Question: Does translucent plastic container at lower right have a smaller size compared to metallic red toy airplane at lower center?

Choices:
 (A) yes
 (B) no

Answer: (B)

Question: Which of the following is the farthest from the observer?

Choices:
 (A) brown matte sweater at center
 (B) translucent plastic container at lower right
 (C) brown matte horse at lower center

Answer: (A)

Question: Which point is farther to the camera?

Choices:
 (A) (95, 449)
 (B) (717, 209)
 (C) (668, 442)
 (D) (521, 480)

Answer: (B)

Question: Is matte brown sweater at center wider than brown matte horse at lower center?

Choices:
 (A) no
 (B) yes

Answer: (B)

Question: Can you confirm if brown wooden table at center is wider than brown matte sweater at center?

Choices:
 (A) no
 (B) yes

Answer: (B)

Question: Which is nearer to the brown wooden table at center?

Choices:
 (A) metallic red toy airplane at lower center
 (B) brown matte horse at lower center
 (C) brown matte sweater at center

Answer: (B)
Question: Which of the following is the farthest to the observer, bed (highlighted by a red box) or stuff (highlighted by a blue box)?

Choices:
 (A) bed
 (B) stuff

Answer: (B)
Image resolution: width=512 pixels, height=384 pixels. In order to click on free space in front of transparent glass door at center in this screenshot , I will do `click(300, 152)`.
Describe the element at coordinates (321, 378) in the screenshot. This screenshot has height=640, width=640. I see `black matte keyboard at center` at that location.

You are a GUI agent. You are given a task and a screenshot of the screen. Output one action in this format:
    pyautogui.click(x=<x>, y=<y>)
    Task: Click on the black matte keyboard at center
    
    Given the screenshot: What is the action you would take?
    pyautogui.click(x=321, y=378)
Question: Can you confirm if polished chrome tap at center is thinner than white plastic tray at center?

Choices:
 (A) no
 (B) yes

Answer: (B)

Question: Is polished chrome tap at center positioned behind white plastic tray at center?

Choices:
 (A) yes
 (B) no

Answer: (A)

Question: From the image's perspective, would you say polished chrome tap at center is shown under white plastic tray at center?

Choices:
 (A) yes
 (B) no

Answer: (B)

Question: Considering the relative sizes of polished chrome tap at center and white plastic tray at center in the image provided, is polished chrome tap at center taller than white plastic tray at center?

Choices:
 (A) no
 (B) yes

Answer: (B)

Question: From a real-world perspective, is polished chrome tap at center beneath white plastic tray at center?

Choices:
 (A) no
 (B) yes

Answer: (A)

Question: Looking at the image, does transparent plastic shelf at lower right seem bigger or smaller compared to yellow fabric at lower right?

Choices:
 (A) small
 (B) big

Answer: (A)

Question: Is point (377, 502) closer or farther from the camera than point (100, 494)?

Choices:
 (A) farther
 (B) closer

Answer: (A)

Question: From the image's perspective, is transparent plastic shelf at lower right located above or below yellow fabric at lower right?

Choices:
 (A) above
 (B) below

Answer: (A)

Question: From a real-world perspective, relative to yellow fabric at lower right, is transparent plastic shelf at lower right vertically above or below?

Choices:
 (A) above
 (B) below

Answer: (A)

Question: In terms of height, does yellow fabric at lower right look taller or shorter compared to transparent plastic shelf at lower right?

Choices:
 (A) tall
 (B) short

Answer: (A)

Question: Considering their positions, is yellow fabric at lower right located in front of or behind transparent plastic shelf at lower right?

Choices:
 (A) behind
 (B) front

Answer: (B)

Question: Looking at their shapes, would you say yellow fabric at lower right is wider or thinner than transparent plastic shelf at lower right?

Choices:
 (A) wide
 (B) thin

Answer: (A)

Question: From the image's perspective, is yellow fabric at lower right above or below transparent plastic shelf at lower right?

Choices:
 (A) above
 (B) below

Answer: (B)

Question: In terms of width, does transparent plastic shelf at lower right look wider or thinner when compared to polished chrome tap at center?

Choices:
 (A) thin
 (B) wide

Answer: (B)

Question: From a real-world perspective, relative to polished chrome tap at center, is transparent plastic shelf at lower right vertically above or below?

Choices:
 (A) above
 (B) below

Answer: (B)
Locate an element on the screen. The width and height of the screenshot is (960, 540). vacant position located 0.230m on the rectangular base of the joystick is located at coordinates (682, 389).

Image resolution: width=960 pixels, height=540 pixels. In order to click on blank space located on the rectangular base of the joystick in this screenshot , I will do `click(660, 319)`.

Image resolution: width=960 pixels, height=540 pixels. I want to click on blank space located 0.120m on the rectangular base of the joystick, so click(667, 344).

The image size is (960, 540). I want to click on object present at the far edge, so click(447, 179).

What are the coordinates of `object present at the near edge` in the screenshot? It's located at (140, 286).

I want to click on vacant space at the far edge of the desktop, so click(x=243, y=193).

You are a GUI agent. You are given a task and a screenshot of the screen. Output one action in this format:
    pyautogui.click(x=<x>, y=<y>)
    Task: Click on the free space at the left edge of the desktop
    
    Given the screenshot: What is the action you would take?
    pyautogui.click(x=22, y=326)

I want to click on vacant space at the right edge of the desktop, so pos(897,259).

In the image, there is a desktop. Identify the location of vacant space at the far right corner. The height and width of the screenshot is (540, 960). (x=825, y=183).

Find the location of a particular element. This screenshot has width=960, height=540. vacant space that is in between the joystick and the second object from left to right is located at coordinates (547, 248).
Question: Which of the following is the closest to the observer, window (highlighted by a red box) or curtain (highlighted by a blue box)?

■ ■ ■ ■ ■

Work to complete: Copy out all of the data above word for word, keeping each line, its spacing, and its punctuation unchanged.

Written solution:
Question: Does translucent plastic container at lower right have a smaller size compared to metallic red toy airplane at lower center?

Choices:
 (A) yes
 (B) no

Answer: (B)

Question: Which of the following is the farthest from the observer?

Choices:
 (A) brown matte sweater at center
 (B) translucent plastic container at lower right
 (C) brown matte horse at lower center

Answer: (A)

Question: Which point is farther to the camera?

Choices:
 (A) (95, 449)
 (B) (717, 209)
 (C) (668, 442)
 (D) (521, 480)

Answer: (B)

Question: Is matte brown sweater at center wider than brown matte horse at lower center?

Choices:
 (A) no
 (B) yes

Answer: (B)

Question: Can you confirm if brown wooden table at center is wider than brown matte sweater at center?

Choices:
 (A) no
 (B) yes

Answer: (B)

Question: Which is nearer to the brown wooden table at center?

Choices:
 (A) metallic red toy airplane at lower center
 (B) brown matte horse at lower center
 (C) brown matte sweater at center

Answer: (B)
Question: Which of the following is the farthest to the observer, bed (highlighted by a red box) or stuff (highlighted by a blue box)?

Choices:
 (A) bed
 (B) stuff

Answer: (B)
Image resolution: width=512 pixels, height=384 pixels. In order to click on free space in front of transparent glass door at center in this screenshot , I will do `click(300, 152)`.
Describe the element at coordinates (321, 378) in the screenshot. This screenshot has height=640, width=640. I see `black matte keyboard at center` at that location.

You are a GUI agent. You are given a task and a screenshot of the screen. Output one action in this format:
    pyautogui.click(x=<x>, y=<y>)
    Task: Click on the black matte keyboard at center
    
    Given the screenshot: What is the action you would take?
    pyautogui.click(x=321, y=378)
Question: Can you confirm if polished chrome tap at center is thinner than white plastic tray at center?

Choices:
 (A) no
 (B) yes

Answer: (B)

Question: Is polished chrome tap at center positioned behind white plastic tray at center?

Choices:
 (A) yes
 (B) no

Answer: (A)

Question: From the image's perspective, would you say polished chrome tap at center is shown under white plastic tray at center?

Choices:
 (A) yes
 (B) no

Answer: (B)

Question: Considering the relative sizes of polished chrome tap at center and white plastic tray at center in the image provided, is polished chrome tap at center taller than white plastic tray at center?

Choices:
 (A) no
 (B) yes

Answer: (B)

Question: From a real-world perspective, is polished chrome tap at center beneath white plastic tray at center?

Choices:
 (A) no
 (B) yes

Answer: (A)

Question: Looking at the image, does transparent plastic shelf at lower right seem bigger or smaller compared to yellow fabric at lower right?

Choices:
 (A) small
 (B) big

Answer: (A)

Question: Is point (377, 502) closer or farther from the camera than point (100, 494)?

Choices:
 (A) farther
 (B) closer

Answer: (A)

Question: From the image's perspective, is transparent plastic shelf at lower right located above or below yellow fabric at lower right?

Choices:
 (A) above
 (B) below

Answer: (A)

Question: From a real-world perspective, relative to yellow fabric at lower right, is transparent plastic shelf at lower right vertically above or below?

Choices:
 (A) above
 (B) below

Answer: (A)

Question: In terms of height, does yellow fabric at lower right look taller or shorter compared to transparent plastic shelf at lower right?

Choices:
 (A) tall
 (B) short

Answer: (A)

Question: Considering their positions, is yellow fabric at lower right located in front of or behind transparent plastic shelf at lower right?

Choices:
 (A) behind
 (B) front

Answer: (B)

Question: Looking at their shapes, would you say yellow fabric at lower right is wider or thinner than transparent plastic shelf at lower right?

Choices:
 (A) wide
 (B) thin

Answer: (A)

Question: From the image's perspective, is yellow fabric at lower right above or below transparent plastic shelf at lower right?

Choices:
 (A) above
 (B) below

Answer: (B)

Question: In terms of width, does transparent plastic shelf at lower right look wider or thinner when compared to polished chrome tap at center?

Choices:
 (A) thin
 (B) wide

Answer: (B)

Question: From a real-world perspective, relative to polished chrome tap at center, is transparent plastic shelf at lower right vertically above or below?

Choices:
 (A) above
 (B) below

Answer: (B)
Locate an element on the screen. The width and height of the screenshot is (960, 540). vacant position located 0.230m on the rectangular base of the joystick is located at coordinates (682, 389).

Image resolution: width=960 pixels, height=540 pixels. In order to click on blank space located on the rectangular base of the joystick in this screenshot , I will do `click(660, 319)`.

Image resolution: width=960 pixels, height=540 pixels. I want to click on blank space located 0.120m on the rectangular base of the joystick, so click(667, 344).

The image size is (960, 540). I want to click on object present at the far edge, so click(447, 179).

What are the coordinates of `object present at the near edge` in the screenshot? It's located at (140, 286).

I want to click on vacant space at the far edge of the desktop, so click(x=243, y=193).

You are a GUI agent. You are given a task and a screenshot of the screen. Output one action in this format:
    pyautogui.click(x=<x>, y=<y>)
    Task: Click on the free space at the left edge of the desktop
    
    Given the screenshot: What is the action you would take?
    pyautogui.click(x=22, y=326)

I want to click on vacant space at the right edge of the desktop, so pos(897,259).

In the image, there is a desktop. Identify the location of vacant space at the far right corner. The height and width of the screenshot is (540, 960). (x=825, y=183).

Find the location of a particular element. This screenshot has width=960, height=540. vacant space that is in between the joystick and the second object from left to right is located at coordinates (547, 248).
Question: Which of the following is the closest to the observer, window (highlighted by a red box) or curtain (highlighted by a blue box)?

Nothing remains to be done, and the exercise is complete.